WHAT THE EXERCISE ASKS: In the entries below, the lines from the one with "move,green toy truck,[153" through the one with "insert,,,green plane,[506 294" are to be copied exactly; both ends count.

[Object change descriptions]
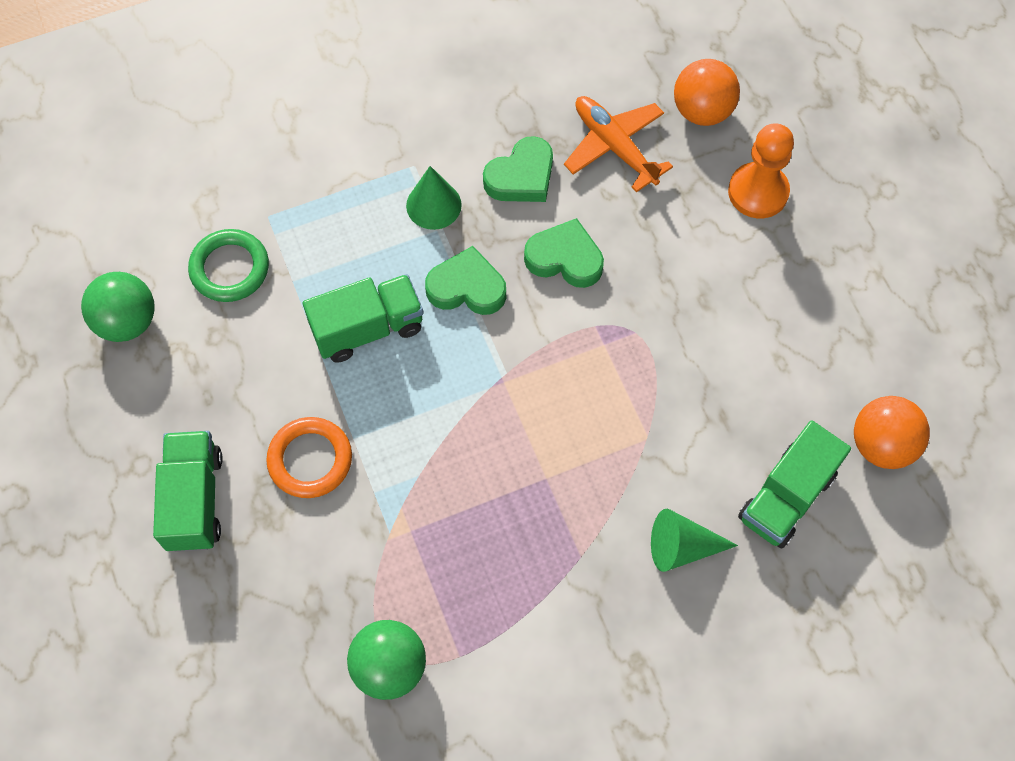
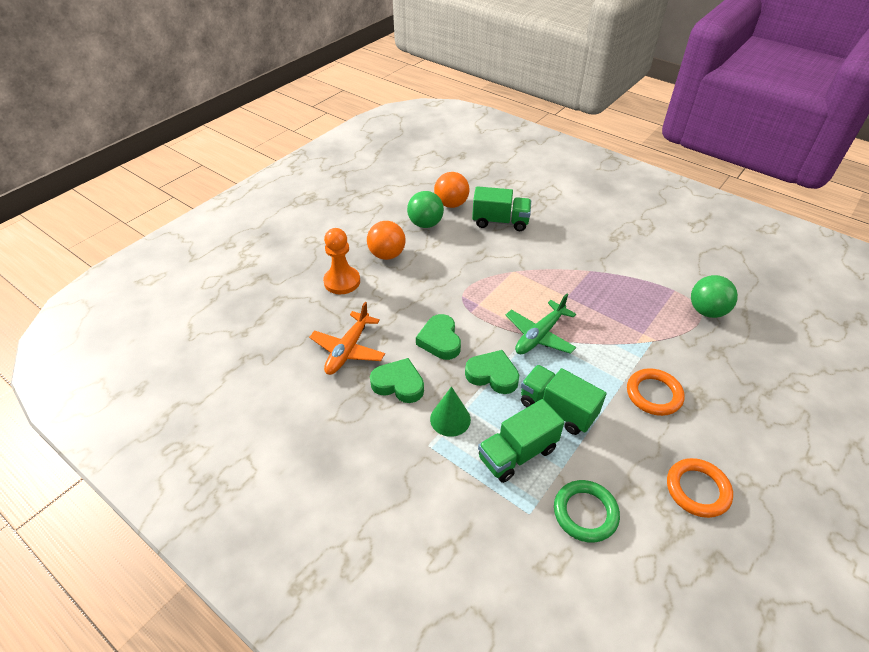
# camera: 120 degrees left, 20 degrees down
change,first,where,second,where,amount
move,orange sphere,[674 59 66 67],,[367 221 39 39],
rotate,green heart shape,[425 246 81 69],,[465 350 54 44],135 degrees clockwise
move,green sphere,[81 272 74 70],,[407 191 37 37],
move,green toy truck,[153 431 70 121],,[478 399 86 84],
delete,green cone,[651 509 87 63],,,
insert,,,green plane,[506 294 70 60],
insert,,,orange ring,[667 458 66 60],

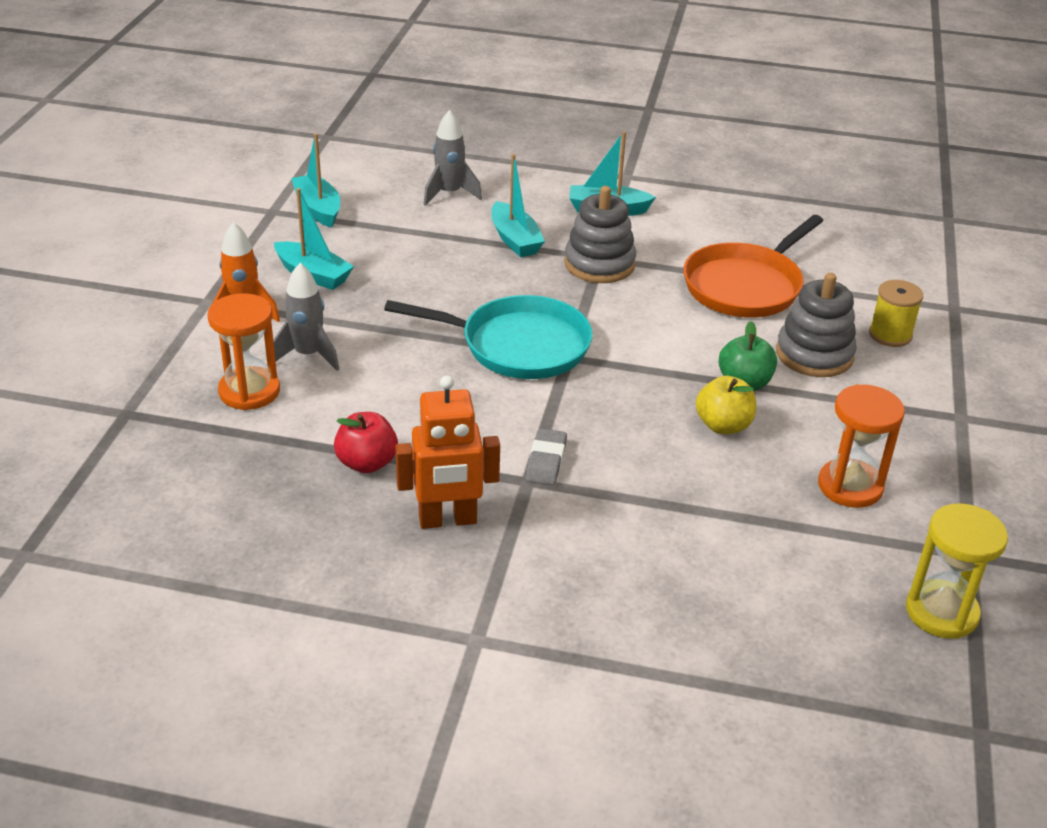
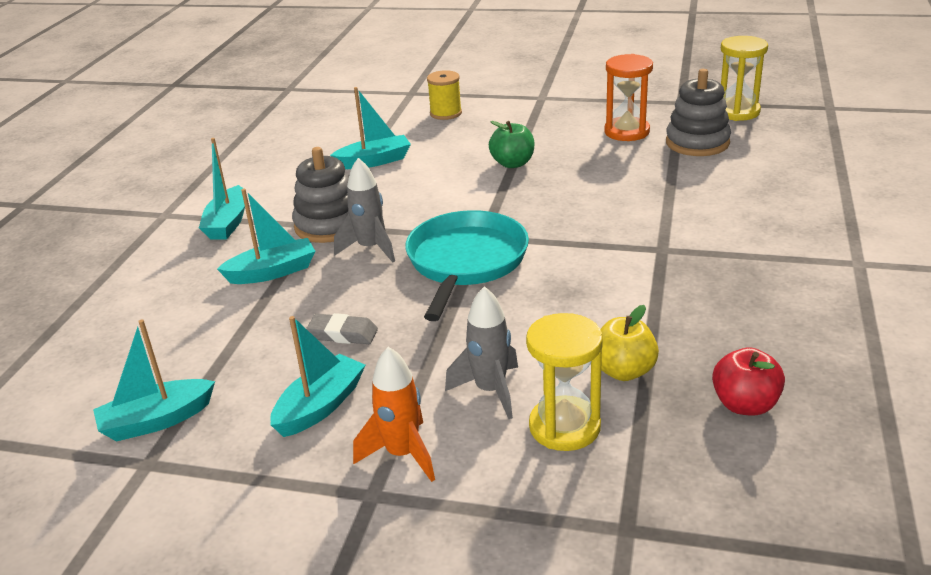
# camera: 85 degrees left, 5 degrees down
change,first,where,second,where,amount
move,ash-grey rocket,[424 110 58 96],,[334 158 61 104],
replace,orange skillet,[683 215 140 102],teal boat,[330 87 81 82],
move,ash-grey ring stacker,[776 273 81 104],,[666 69 65 87],
recolor,orange sandglass,[207 293 73 117],bright yellow sandglass,[526 313 77 138],
delete,orange robot,[395 375 105 154],,,
move,bright yellow apple,[696 376 60 58],,[601 305 58 76],
move,red apple,[334 412 64 61],,[712 347 73 69],
move,ash-grey gum eraser,[526 428 41 57],,[306 313 72 31],

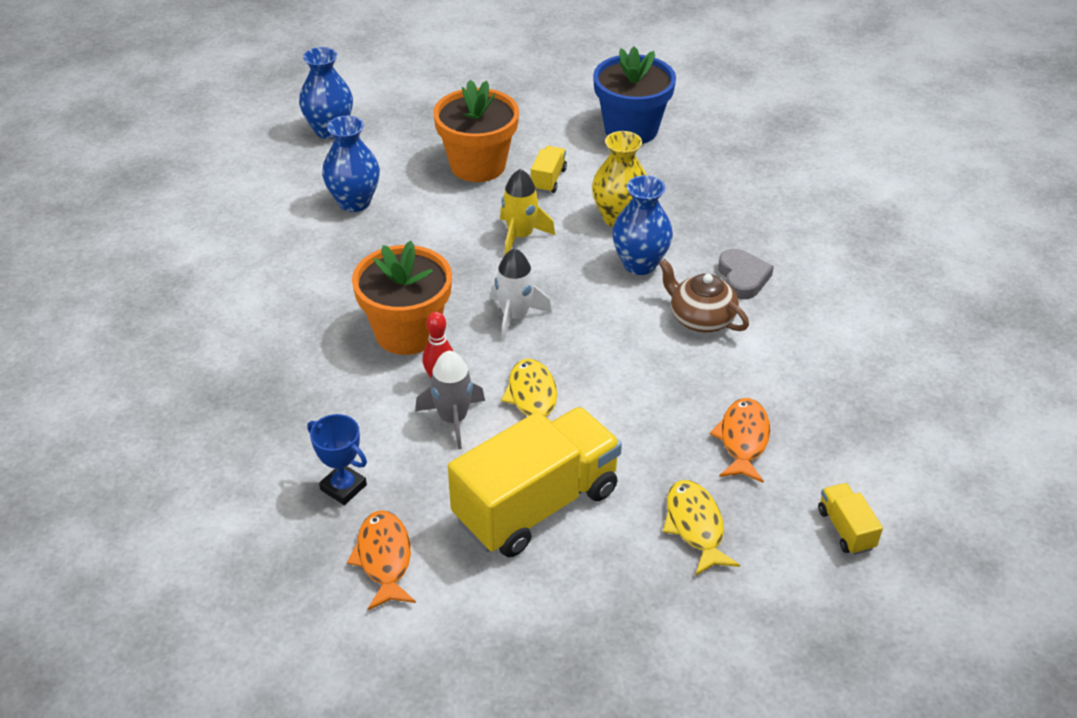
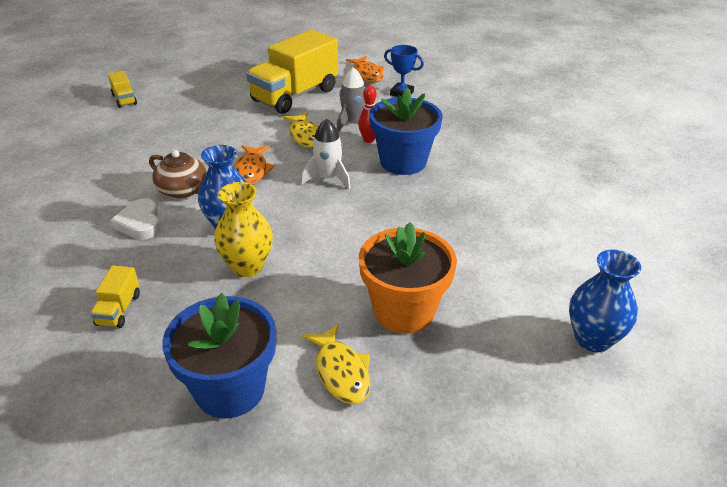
# camera: 170 degrees right, 5 degrees down
change,first,where,second,where,amount
delete,blue flower vase,[322 116 58 96],,,
move,bright yellow toy truck,[531 146 36 47],,[90 266 50 62],
delete,bright yellow rocket,[500 169 55 85],,,
recolor,orange plant pot,[352 241 100 114],blue plant pot,[369 88 74 87],
recolor,ash-grey heart shape,[718 249 56 50],pure white heart shape,[111 198 49 42],
move,orange toy fish,[710 398 60 85],,[234 145 41 40],
move,bright yellow toy fish,[663 480 77 96],,[302 324 68 80],

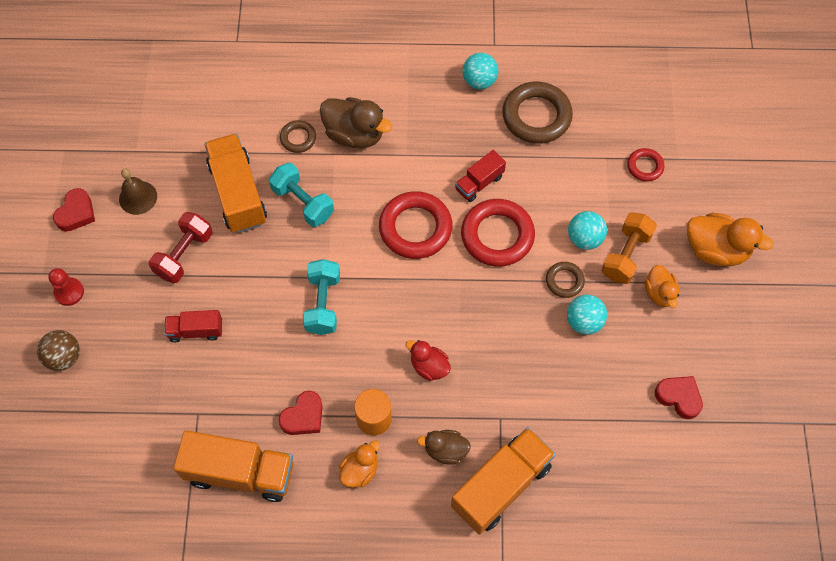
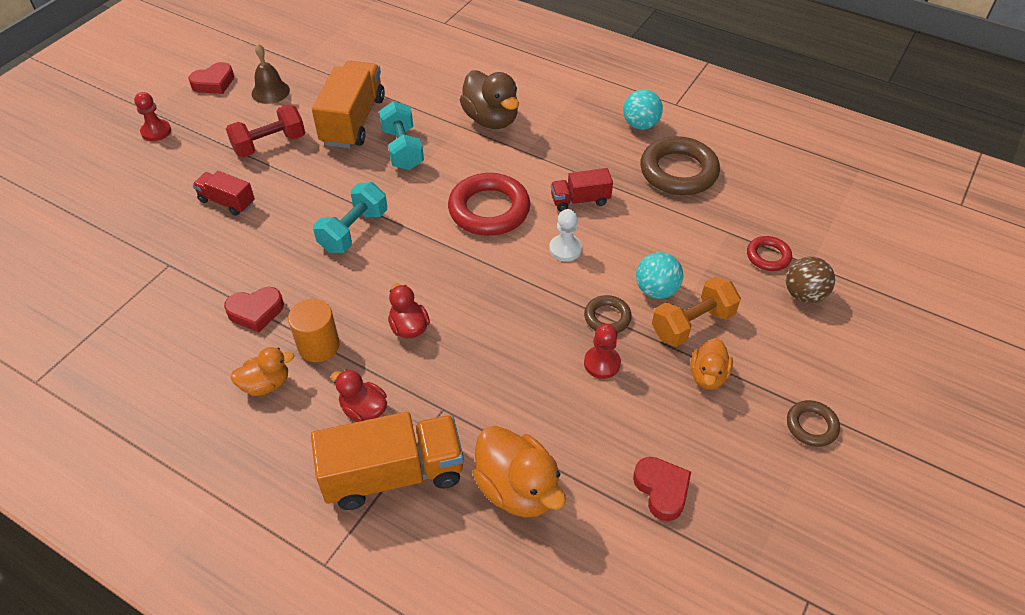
# camera: 30 degrees right, 15 degrees down
change,first,where,second,where,amount
move,brown ring,[280 120 36 33],,[787 400 53 47],
replace,red ring,[461 199 74 68],pure white game pawn,[549 209 33 53],
move,orange toy duck,[687 213 87 53],,[473 426 93 92],
replace,teal sphere,[567 295 40 40],red game pawn,[584 324 37 55],
move,brown sphere,[37 330 43 41],,[786 256 49 47],
delete,orange toy truck,[174 430 119 72],,,
recolor,brown toy duck,[417 430 54 35],red toy duck,[331 369 56 53],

YOUR RESPONSE:
move,green toy truck,[153 431 70 121],,[478 399 86 84],
delete,green cone,[651 509 87 63],,,
insert,,,green plane,[506 294 70 60],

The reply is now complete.